# [Requirement]
Transcribe the entries exactly as given and skip whatever images they hold.

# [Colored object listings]
*****

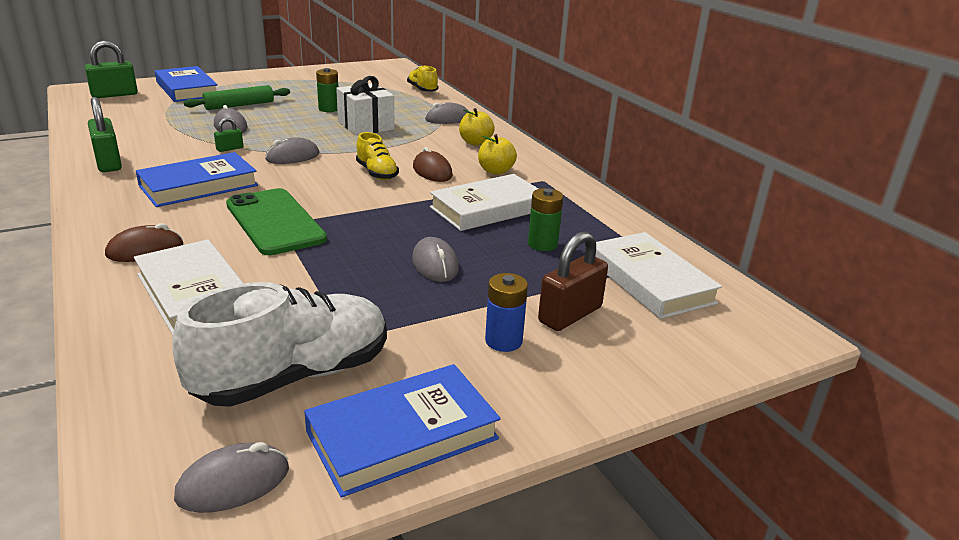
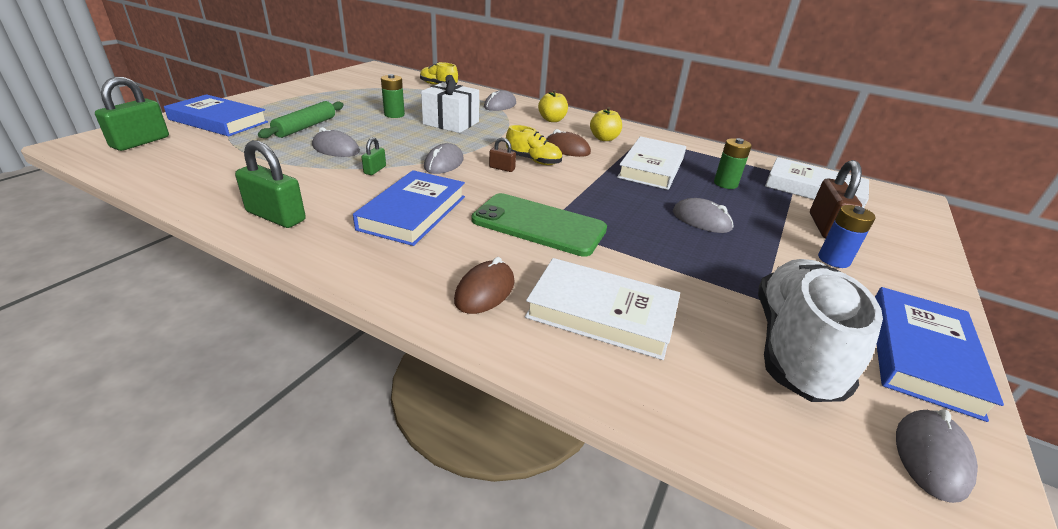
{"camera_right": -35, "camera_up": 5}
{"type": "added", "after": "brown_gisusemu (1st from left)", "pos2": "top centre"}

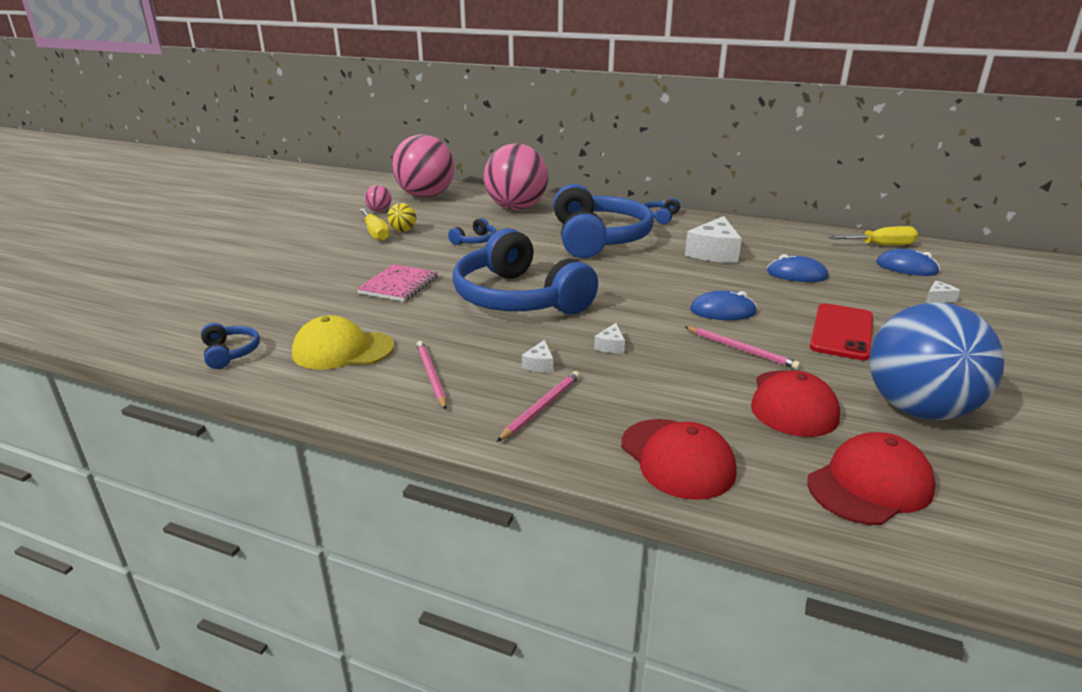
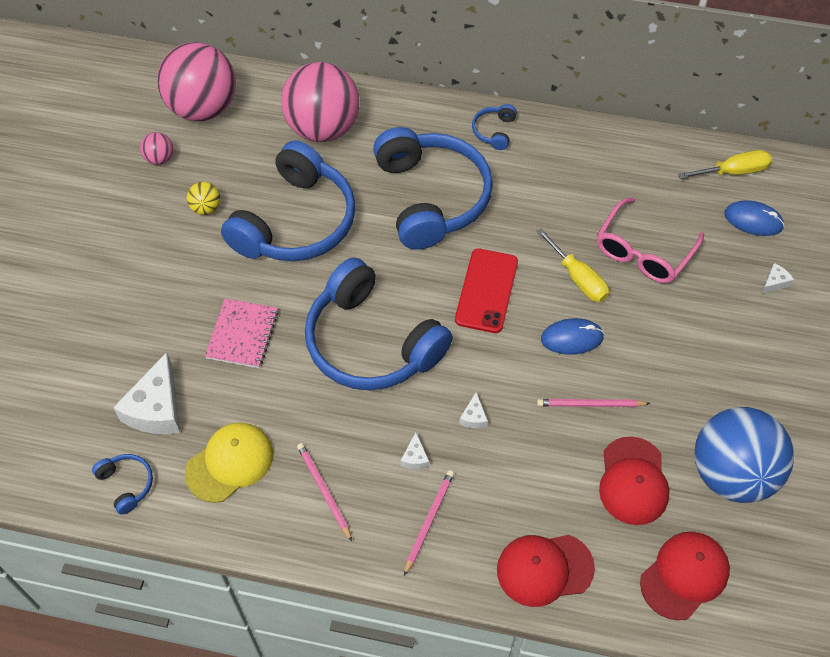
{"camera_right": -10, "camera_up": 30}
{"type": "moved", "before": "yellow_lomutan (1st from left)", "pos1": "top centre", "pos2": "middle right"}
{"type": "moved", "before": "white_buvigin (3rd from left in the first image)", "after": "white_buvigin (1st from left)", "pos1": "centre", "pos2": "middle left"}
{"type": "resized", "before": "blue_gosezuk (2nd from left)", "pos1": "centre", "pos2": "top centre", "scale": 2.5}
{"type": "replaced", "before": "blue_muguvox (2nd from left)", "after": "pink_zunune", "pos1": "middle right", "pos2": "middle right"}
{"type": "moved", "before": "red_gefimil", "pos1": "middle right", "pos2": "centre"}
{"type": "turned", "before": "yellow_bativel", "pos1": "middle left", "pos2": "bottom left", "turn": 150}
{"type": "turned", "before": "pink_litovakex (3rd from left)", "pos1": "middle right", "pos2": "middle right", "turn": 150}
{"type": "turned", "before": "red_bativel (1st from left)", "pos1": "centre", "pos2": "bottom centre", "turn": 120}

*****

# [Result of this task]
{"camera_right": -35, "camera_up": 5}
{"type": "added", "after": "brown_gisusemu (1st from left)", "pos2": "top centre"}

{"camera_right": -10, "camera_up": 30}
{"type": "moved", "before": "yellow_lomutan (1st from left)", "pos1": "top centre", "pos2": "middle right"}
{"type": "moved", "before": "white_buvigin (3rd from left in the first image)", "after": "white_buvigin (1st from left)", "pos1": "centre", "pos2": "middle left"}
{"type": "resized", "before": "blue_gosezuk (2nd from left)", "pos1": "centre", "pos2": "top centre", "scale": 2.5}
{"type": "replaced", "before": "blue_muguvox (2nd from left)", "after": "pink_zunune", "pos1": "middle right", "pos2": "middle right"}
{"type": "moved", "before": "red_gefimil", "pos1": "middle right", "pos2": "centre"}
{"type": "turned", "before": "yellow_bativel", "pos1": "middle left", "pos2": "bottom left", "turn": 150}
{"type": "turned", "before": "pink_litovakex (3rd from left)", "pos1": "middle right", "pos2": "middle right", "turn": 150}
{"type": "turned", "before": "red_bativel (1st from left)", "pos1": "centre", "pos2": "bottom centre", "turn": 120}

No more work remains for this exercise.